(Object state comparisons)
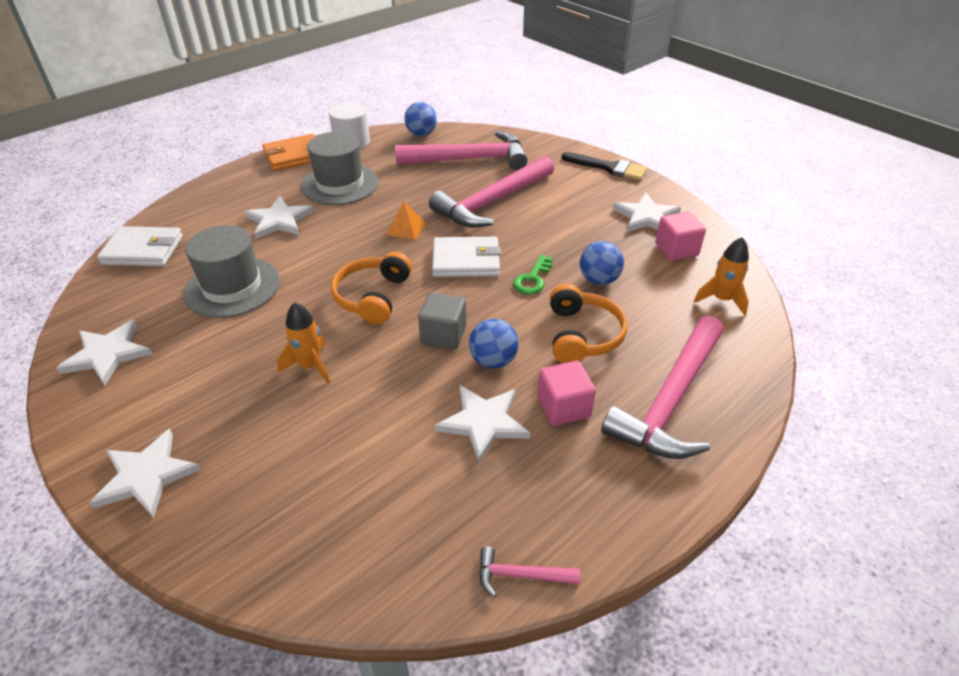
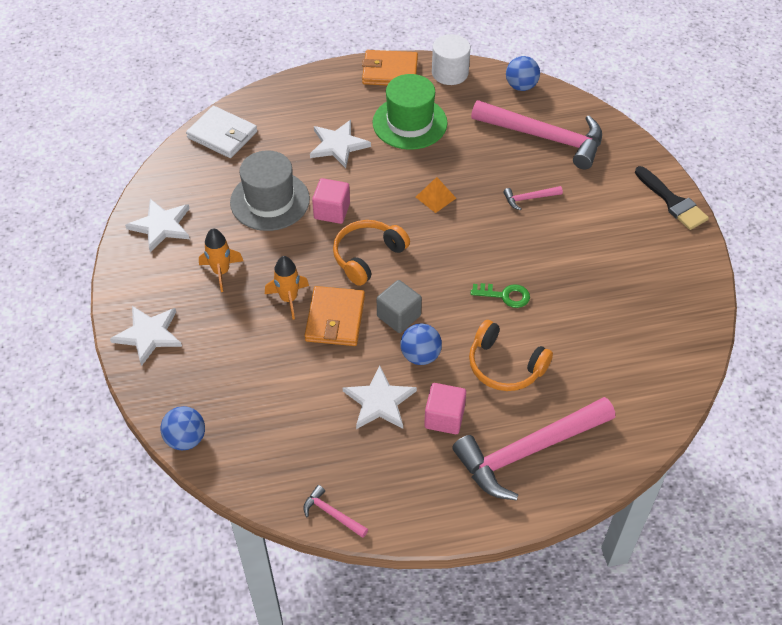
camera: 30 degrees right, 10 degrees up
(340, 184) = (409, 123): grey hat -> green hat
(376, 364) = (335, 319): none -> orange wallet
(466, 261) = (463, 253): white wallet -> none
(492, 202) = (529, 198): pink hammer -> pink hammer, size x0.41
(532, 279) = (505, 295): green key -> green key turned 135 degrees counterclockwise
(582, 335) = (505, 366): orange headphones -> orange headphones turned 90 degrees clockwise
(599, 280) = (560, 321): blue ball -> blue ball (186, 439)
(646, 217) = (659, 274): white star -> none
(676, 250) = (655, 321): pink cube -> pink cube (332, 211)
(721, 300) = (650, 388): orange rocket -> orange rocket (221, 272)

__Task goal__
Could you write out, unchanged, the line with "(492, 202) = (529, 198): pink" and every line after it in the data above?

__Response__
(492, 202) = (529, 198): pink hammer -> pink hammer, size x0.41
(532, 279) = (505, 295): green key -> green key turned 135 degrees counterclockwise
(582, 335) = (505, 366): orange headphones -> orange headphones turned 90 degrees clockwise
(599, 280) = (560, 321): blue ball -> blue ball (186, 439)
(646, 217) = (659, 274): white star -> none
(676, 250) = (655, 321): pink cube -> pink cube (332, 211)
(721, 300) = (650, 388): orange rocket -> orange rocket (221, 272)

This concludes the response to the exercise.